§ Given information
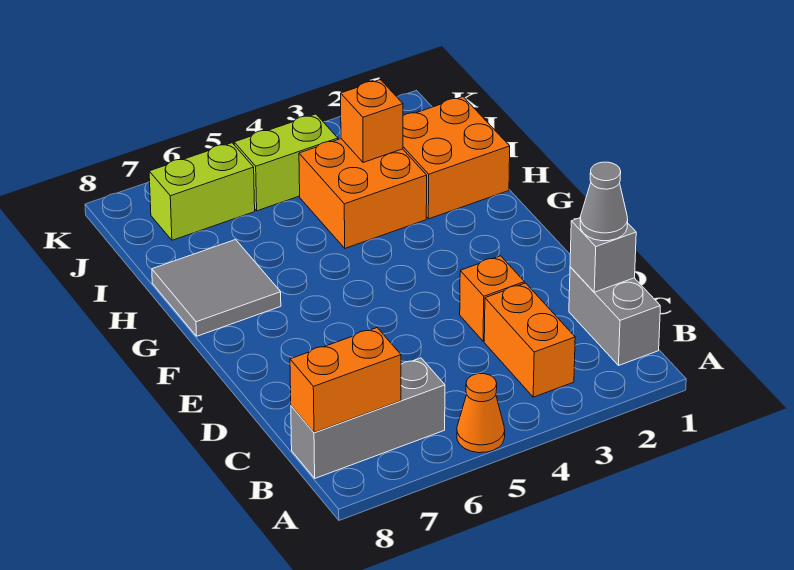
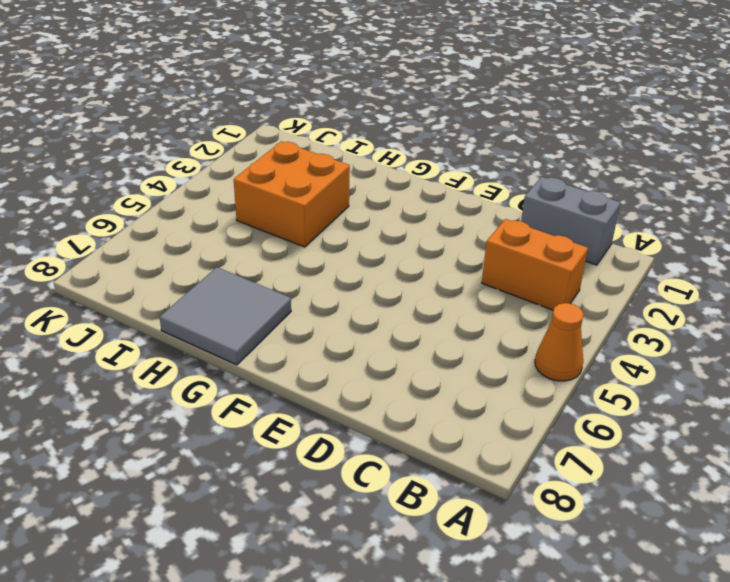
none -> grey brick B6:B8 level 1
none -> orange brick D3 level 1
none -> orange brick H1:I2 level 1

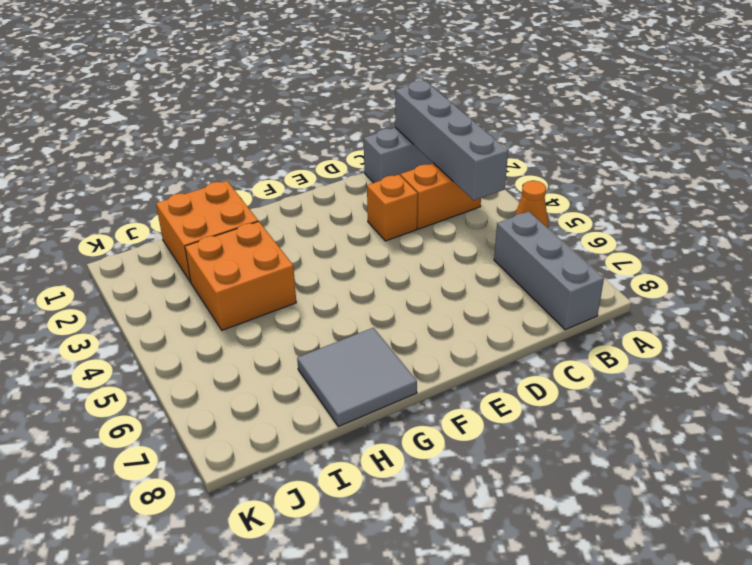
grey brick B1:B4 level 2 -> none
none -> lime brick J4:J5 level 1
none -> lime brick J6:J7 level 1
none -> orange brick B7:B8 level 2

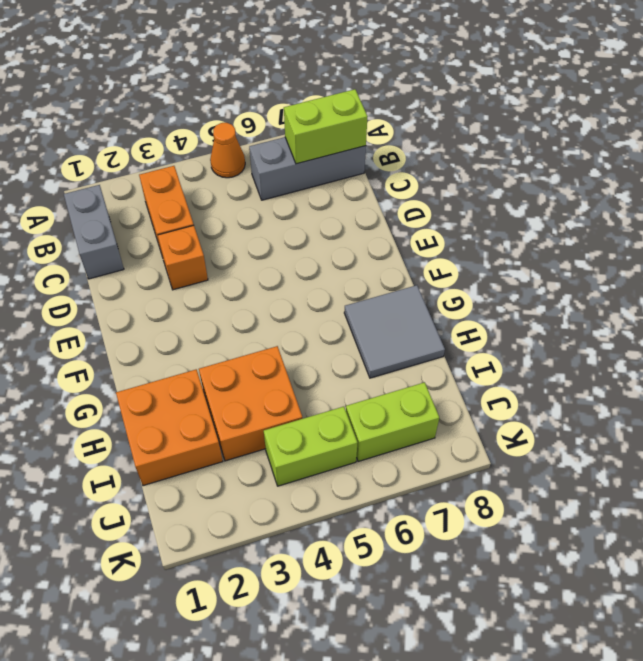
lime brick B7:B8 level 2 -> orange brick B7:B8 level 2
none -> grey brick C1 level 2
none -> orange brick I3 level 2
none -> grey cone C1 level 3

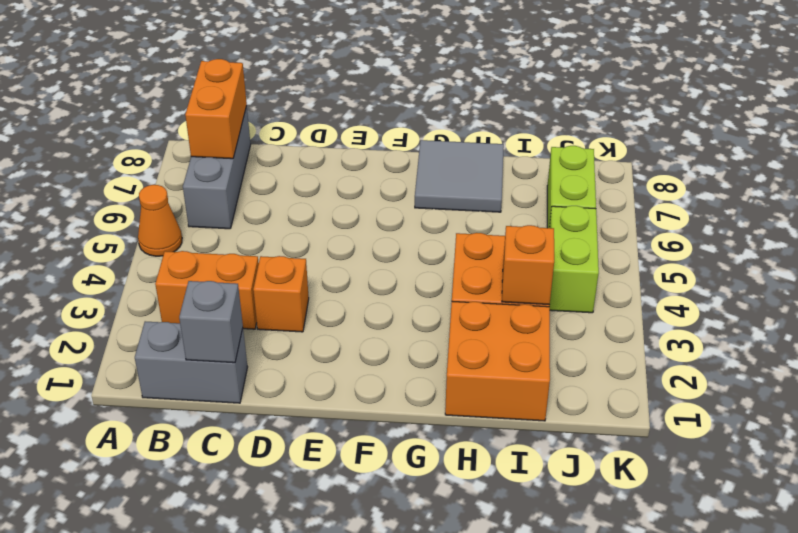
none -> grey cone C1 level 3

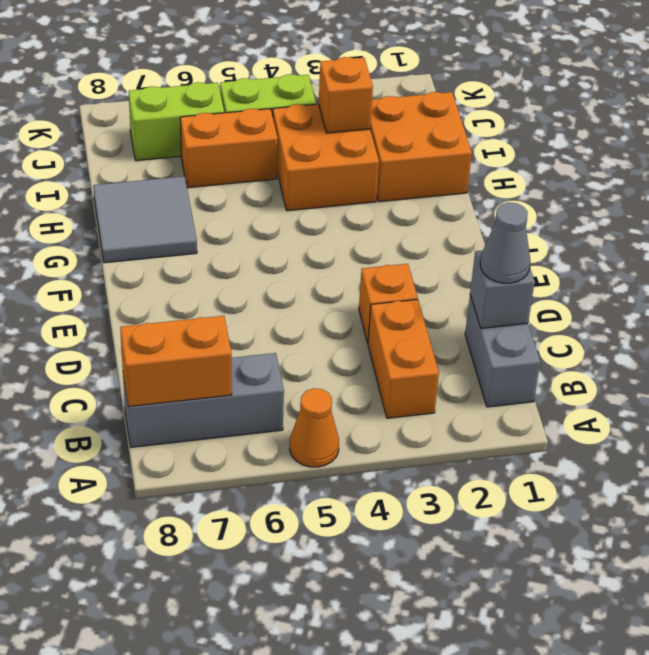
orange brick I5:I6 level 1 -> none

§ Assignment
Locate the lines above that hold the word "orange". Show every one of them.

§ Response box
none -> orange brick D3 level 1
none -> orange brick H1:I2 level 1
none -> orange brick B7:B8 level 2
lime brick B7:B8 level 2 -> orange brick B7:B8 level 2
none -> orange brick I3 level 2
orange brick I5:I6 level 1 -> none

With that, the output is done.